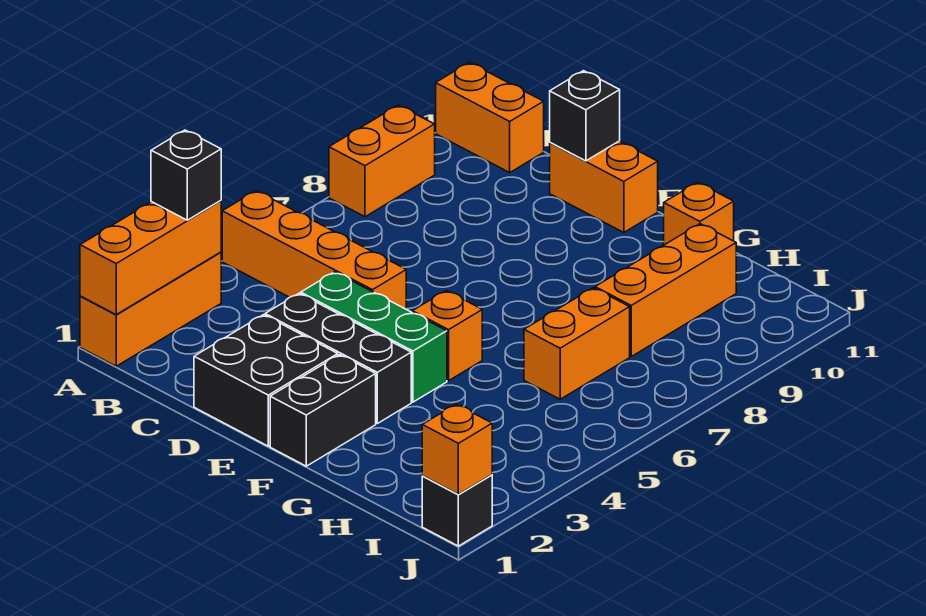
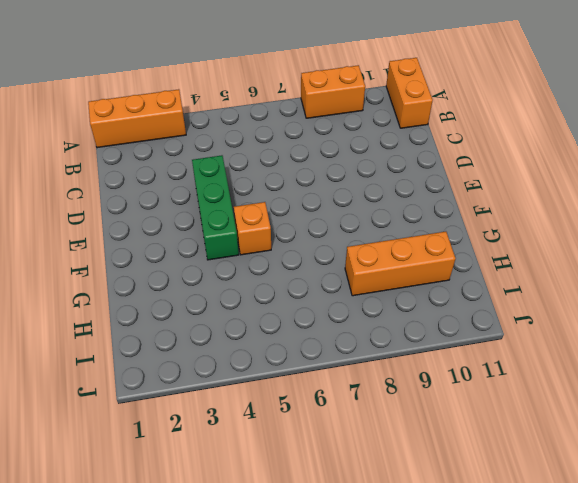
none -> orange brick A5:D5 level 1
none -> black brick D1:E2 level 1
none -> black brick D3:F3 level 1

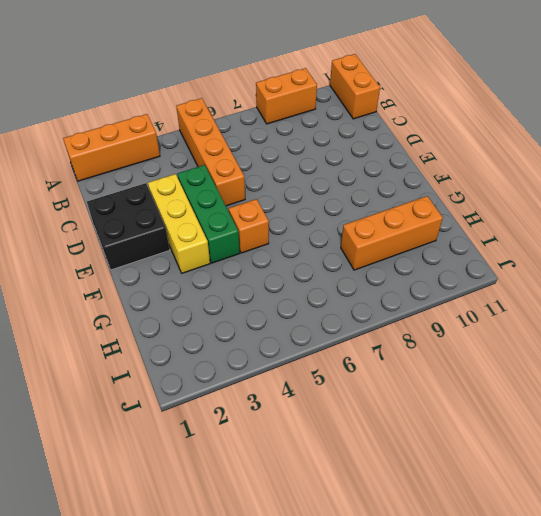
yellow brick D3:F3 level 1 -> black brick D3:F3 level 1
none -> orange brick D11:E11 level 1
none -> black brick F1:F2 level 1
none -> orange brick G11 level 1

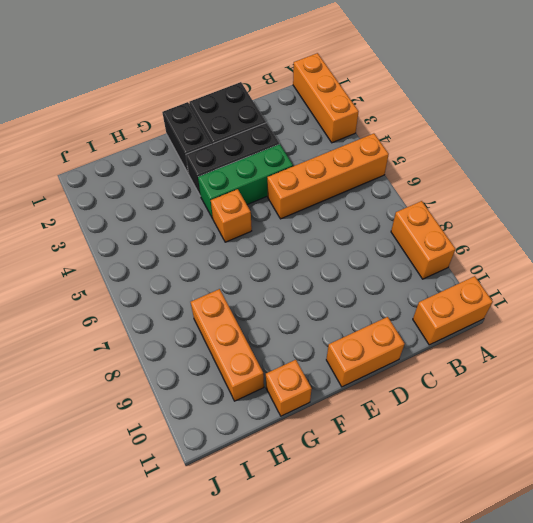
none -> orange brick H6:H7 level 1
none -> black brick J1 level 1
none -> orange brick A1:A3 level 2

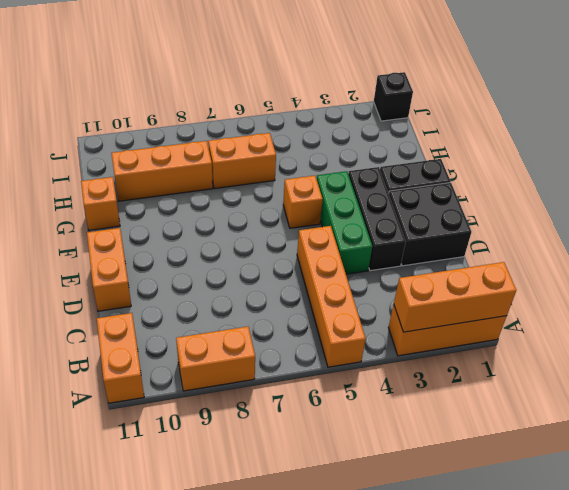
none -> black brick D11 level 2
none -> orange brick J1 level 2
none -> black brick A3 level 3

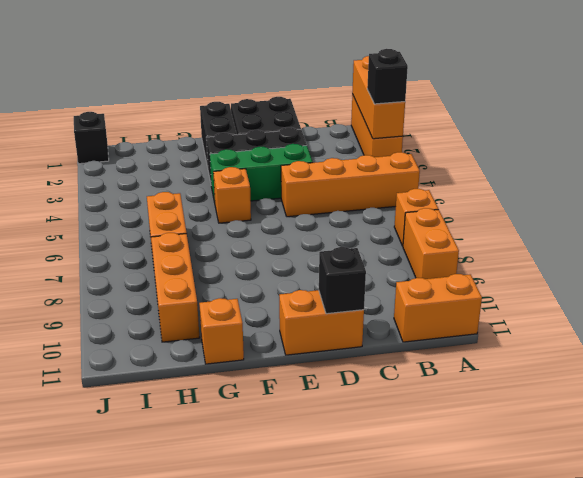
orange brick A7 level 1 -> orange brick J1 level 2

> **Task instructions**:
Go through the records above. Copy each line in which the string "orange" appears.

> **Task response**:
none -> orange brick A5:D5 level 1
none -> orange brick D11:E11 level 1
none -> orange brick G11 level 1
none -> orange brick H6:H7 level 1
none -> orange brick A1:A3 level 2
none -> orange brick J1 level 2
orange brick A7 level 1 -> orange brick J1 level 2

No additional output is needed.